Data for the task Block Start

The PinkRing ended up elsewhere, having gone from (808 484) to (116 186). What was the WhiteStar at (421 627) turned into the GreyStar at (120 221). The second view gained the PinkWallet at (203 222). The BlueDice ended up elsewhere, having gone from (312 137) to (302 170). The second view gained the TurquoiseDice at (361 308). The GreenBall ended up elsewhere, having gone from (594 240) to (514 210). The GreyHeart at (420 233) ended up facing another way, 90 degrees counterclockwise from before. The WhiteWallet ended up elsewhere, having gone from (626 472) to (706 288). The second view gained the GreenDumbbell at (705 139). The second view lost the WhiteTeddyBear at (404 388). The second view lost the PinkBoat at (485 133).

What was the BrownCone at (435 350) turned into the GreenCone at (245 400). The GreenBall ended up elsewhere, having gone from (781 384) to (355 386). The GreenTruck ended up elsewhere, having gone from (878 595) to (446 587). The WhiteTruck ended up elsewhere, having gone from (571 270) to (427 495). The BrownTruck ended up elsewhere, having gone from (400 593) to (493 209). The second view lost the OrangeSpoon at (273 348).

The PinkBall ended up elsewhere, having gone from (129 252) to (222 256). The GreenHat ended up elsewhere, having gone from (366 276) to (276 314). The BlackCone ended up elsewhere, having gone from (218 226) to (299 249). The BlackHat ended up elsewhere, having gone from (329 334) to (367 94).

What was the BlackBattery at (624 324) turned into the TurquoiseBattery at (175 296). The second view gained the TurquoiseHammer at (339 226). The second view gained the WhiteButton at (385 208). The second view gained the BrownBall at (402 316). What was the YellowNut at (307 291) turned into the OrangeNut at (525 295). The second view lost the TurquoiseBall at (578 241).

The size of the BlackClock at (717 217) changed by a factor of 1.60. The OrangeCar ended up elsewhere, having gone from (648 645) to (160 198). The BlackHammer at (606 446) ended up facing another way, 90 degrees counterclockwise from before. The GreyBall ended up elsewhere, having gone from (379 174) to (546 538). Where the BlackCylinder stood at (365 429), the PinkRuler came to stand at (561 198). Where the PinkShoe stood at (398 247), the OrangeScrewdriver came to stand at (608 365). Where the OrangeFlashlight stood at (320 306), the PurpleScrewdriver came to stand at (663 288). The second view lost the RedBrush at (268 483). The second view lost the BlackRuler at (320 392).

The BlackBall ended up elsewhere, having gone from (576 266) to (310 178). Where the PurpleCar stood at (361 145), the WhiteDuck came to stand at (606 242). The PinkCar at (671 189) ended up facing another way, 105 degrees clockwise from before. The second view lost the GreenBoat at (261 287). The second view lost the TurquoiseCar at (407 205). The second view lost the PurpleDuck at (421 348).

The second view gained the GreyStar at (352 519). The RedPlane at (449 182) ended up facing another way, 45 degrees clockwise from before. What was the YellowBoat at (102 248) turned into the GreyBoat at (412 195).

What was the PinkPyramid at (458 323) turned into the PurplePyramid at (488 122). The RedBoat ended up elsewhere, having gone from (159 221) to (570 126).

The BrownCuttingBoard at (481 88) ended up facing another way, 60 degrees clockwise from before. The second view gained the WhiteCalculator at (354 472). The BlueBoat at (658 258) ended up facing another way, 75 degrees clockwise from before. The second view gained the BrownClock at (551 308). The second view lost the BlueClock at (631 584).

Data for the task Block End

What you will do —
Print the records above once again, exactly as written.

Answer for the task —
The PinkRing ended up elsewhere, having gone from (808 484) to (116 186). What was the WhiteStar at (421 627) turned into the GreyStar at (120 221). The second view gained the PinkWallet at (203 222). The BlueDice ended up elsewhere, having gone from (312 137) to (302 170). The second view gained the TurquoiseDice at (361 308). The GreenBall ended up elsewhere, having gone from (594 240) to (514 210). The GreyHeart at (420 233) ended up facing another way, 90 degrees counterclockwise from before. The WhiteWallet ended up elsewhere, having gone from (626 472) to (706 288). The second view gained the GreenDumbbell at (705 139). The second view lost the WhiteTeddyBear at (404 388). The second view lost the PinkBoat at (485 133).

What was the BrownCone at (435 350) turned into the GreenCone at (245 400). The GreenBall ended up elsewhere, having gone from (781 384) to (355 386). The GreenTruck ended up elsewhere, having gone from (878 595) to (446 587). The WhiteTruck ended up elsewhere, having gone from (571 270) to (427 495). The BrownTruck ended up elsewhere, having gone from (400 593) to (493 209). The second view lost the OrangeSpoon at (273 348).

The PinkBall ended up elsewhere, having gone from (129 252) to (222 256). The GreenHat ended up elsewhere, having gone from (366 276) to (276 314). The BlackCone ended up elsewhere, having gone from (218 226) to (299 249). The BlackHat ended up elsewhere, having gone from (329 334) to (367 94).

What was the BlackBattery at (624 324) turned into the TurquoiseBattery at (175 296). The second view gained the TurquoiseHammer at (339 226). The second view gained the WhiteButton at (385 208). The second view gained the BrownBall at (402 316). What was the YellowNut at (307 291) turned into the OrangeNut at (525 295). The second view lost the TurquoiseBall at (578 241).

The size of the BlackClock at (717 217) changed by a factor of 1.60. The OrangeCar ended up elsewhere, having gone from (648 645) to (160 198). The BlackHammer at (606 446) ended up facing another way, 90 degrees counterclockwise from before. The GreyBall ended up elsewhere, having gone from (379 174) to (546 538). Where the BlackCylinder stood at (365 429), the PinkRuler came to stand at (561 198). Where the PinkShoe stood at (398 247), the OrangeScrewdriver came to stand at (608 365). Where the OrangeFlashlight stood at (320 306), the PurpleScrewdriver came to stand at (663 288). The second view lost the RedBrush at (268 483). The second view lost the BlackRuler at (320 392).

The BlackBall ended up elsewhere, having gone from (576 266) to (310 178). Where the PurpleCar stood at (361 145), the WhiteDuck came to stand at (606 242). The PinkCar at (671 189) ended up facing another way, 105 degrees clockwise from before. The second view lost the GreenBoat at (261 287). The second view lost the TurquoiseCar at (407 205). The second view lost the PurpleDuck at (421 348).

The second view gained the GreyStar at (352 519). The RedPlane at (449 182) ended up facing another way, 45 degrees clockwise from before. What was the YellowBoat at (102 248) turned into the GreyBoat at (412 195).

What was the PinkPyramid at (458 323) turned into the PurplePyramid at (488 122). The RedBoat ended up elsewhere, having gone from (159 221) to (570 126).

The BrownCuttingBoard at (481 88) ended up facing another way, 60 degrees clockwise from before. The second view gained the WhiteCalculator at (354 472). The BlueBoat at (658 258) ended up facing another way, 75 degrees clockwise from before. The second view gained the BrownClock at (551 308). The second view lost the BlueClock at (631 584).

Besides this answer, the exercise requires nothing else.